Quote, word for word, the line containing "(257, 306) = (263, 262): pink" and all lines that follow it to the end of the records, with no pictures.

PROVIDED RECORDS:
═══
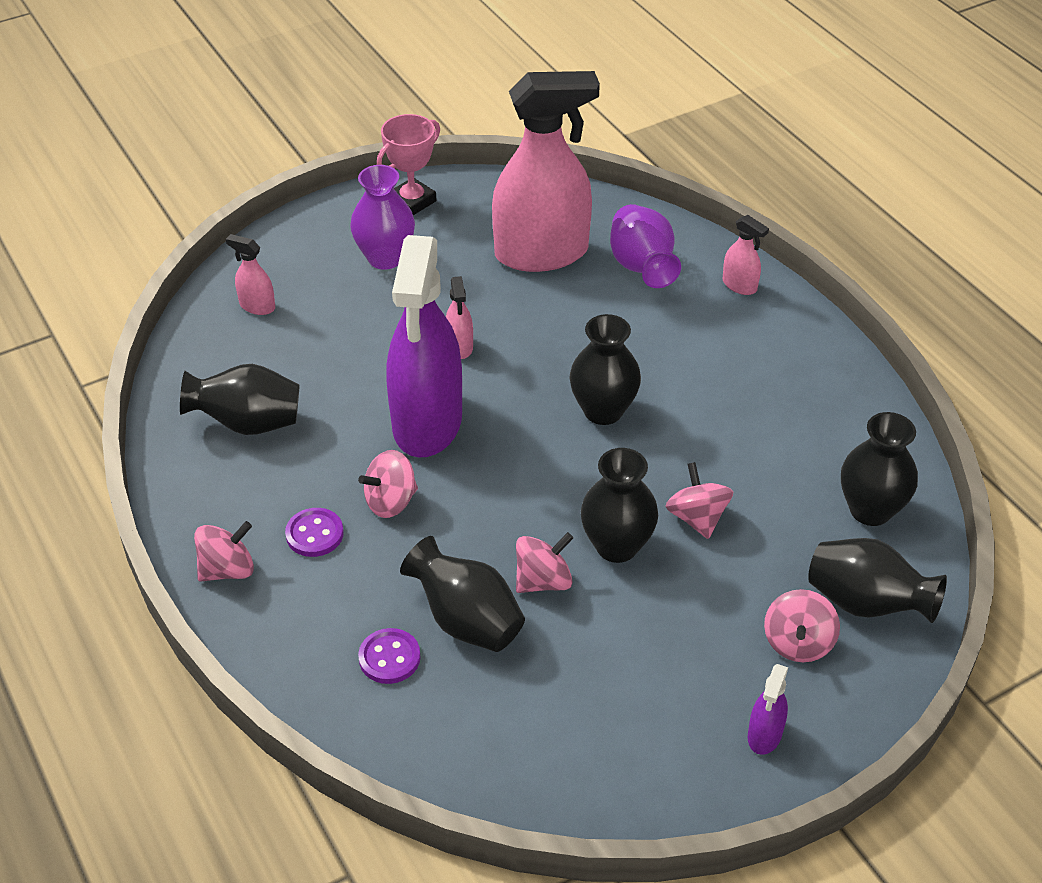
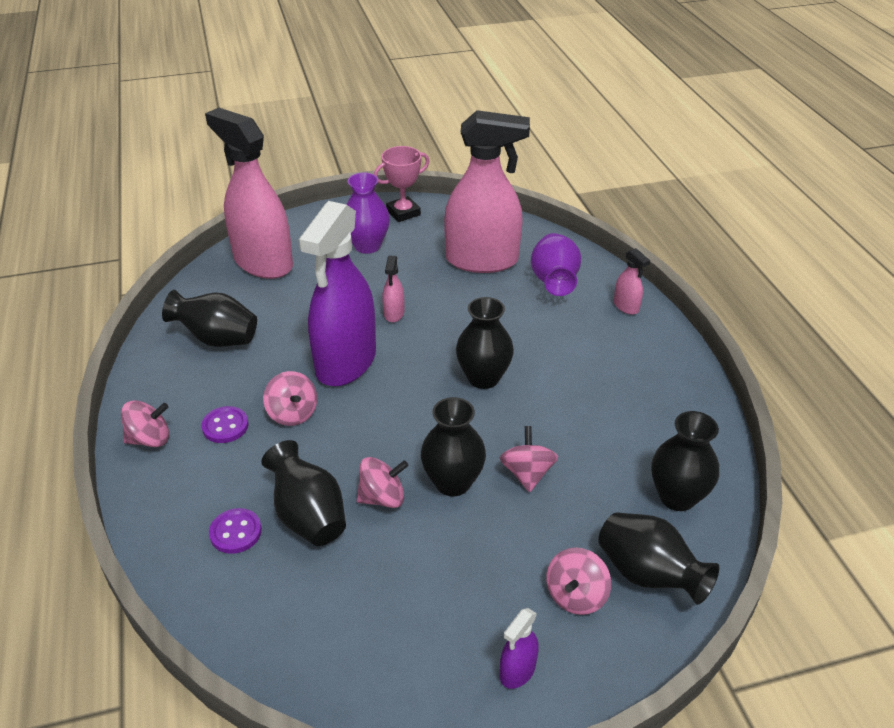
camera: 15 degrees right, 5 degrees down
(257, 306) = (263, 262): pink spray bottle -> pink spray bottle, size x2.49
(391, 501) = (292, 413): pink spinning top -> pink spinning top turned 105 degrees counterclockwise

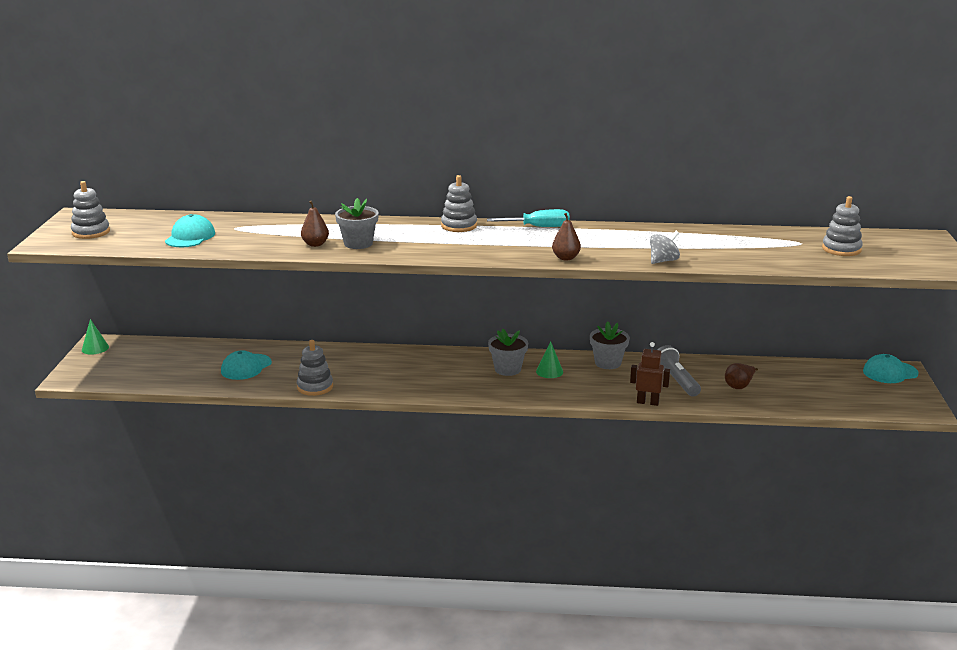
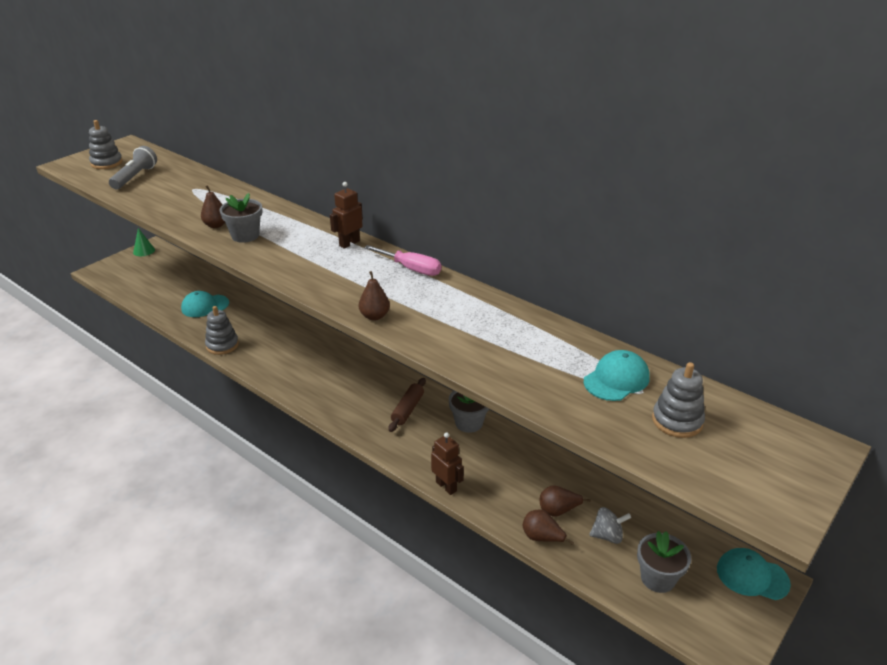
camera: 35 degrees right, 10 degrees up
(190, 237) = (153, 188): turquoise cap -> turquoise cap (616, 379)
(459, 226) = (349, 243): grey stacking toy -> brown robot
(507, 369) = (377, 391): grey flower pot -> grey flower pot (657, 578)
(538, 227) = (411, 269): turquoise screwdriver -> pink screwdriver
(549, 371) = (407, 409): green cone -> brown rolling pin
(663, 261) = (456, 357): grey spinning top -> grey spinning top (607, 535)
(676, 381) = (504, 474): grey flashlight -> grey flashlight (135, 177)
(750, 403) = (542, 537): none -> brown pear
═══
ANSWER TO THIS EXERCISE:
(257, 306) = (263, 262): pink spray bottle -> pink spray bottle, size x2.49
(391, 501) = (292, 413): pink spinning top -> pink spinning top turned 105 degrees counterclockwise

camera: 35 degrees right, 10 degrees up
(190, 237) = (153, 188): turquoise cap -> turquoise cap (616, 379)
(459, 226) = (349, 243): grey stacking toy -> brown robot
(507, 369) = (377, 391): grey flower pot -> grey flower pot (657, 578)
(538, 227) = (411, 269): turquoise screwdriver -> pink screwdriver
(549, 371) = (407, 409): green cone -> brown rolling pin
(663, 261) = (456, 357): grey spinning top -> grey spinning top (607, 535)
(676, 381) = (504, 474): grey flashlight -> grey flashlight (135, 177)
(750, 403) = (542, 537): none -> brown pear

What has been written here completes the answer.